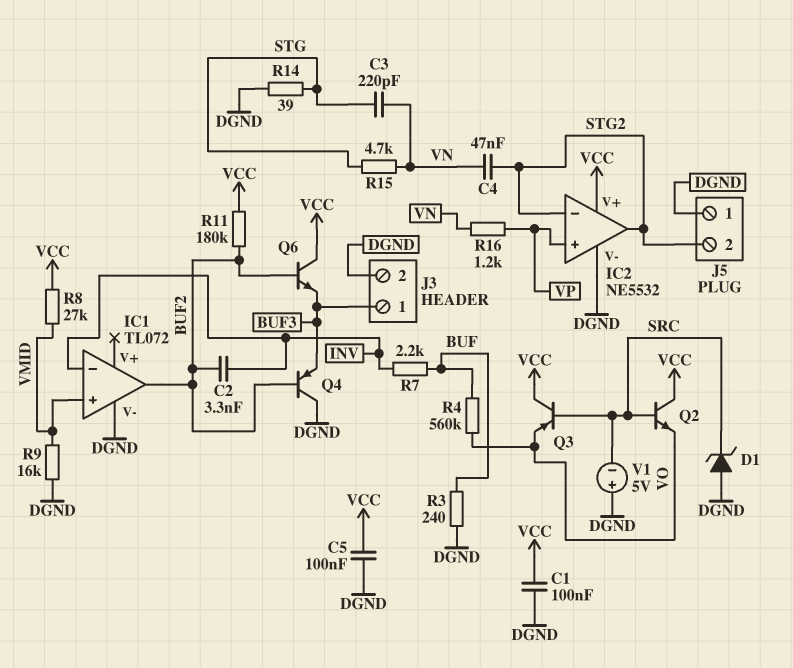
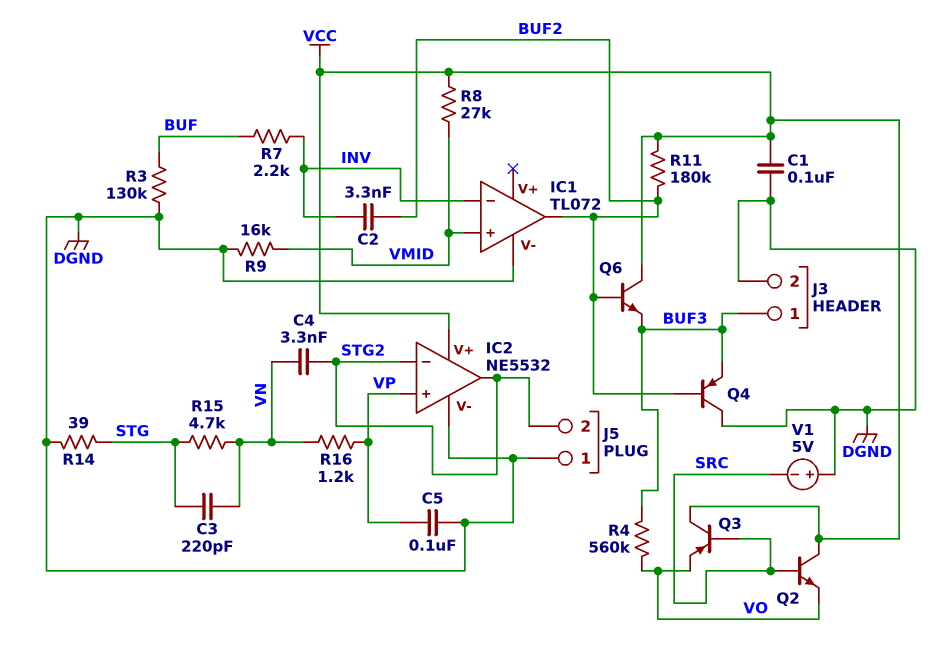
C4: 47nF (STG2, VN) -> 3.3nF (STG2, VN)
C5: 100nF (DGND, VCC) -> 100nF (DGND, VP)
D1: zener (A DGND, K SRC) -> none
R3: 240 (BUF, DGND) -> 130k (BUF, DGND)
R4: 560k (BUF, VO) -> 560k (BUF3, VO)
■ ■ ■ ■ ■
» REQUIREMENT
Leave out the pictures; repeat the data exactly.

» TASK ANSWER
C4: 47nF (STG2, VN) -> 3.3nF (STG2, VN)
C5: 100nF (DGND, VCC) -> 100nF (DGND, VP)
D1: zener (A DGND, K SRC) -> none
R3: 240 (BUF, DGND) -> 130k (BUF, DGND)
R4: 560k (BUF, VO) -> 560k (BUF3, VO)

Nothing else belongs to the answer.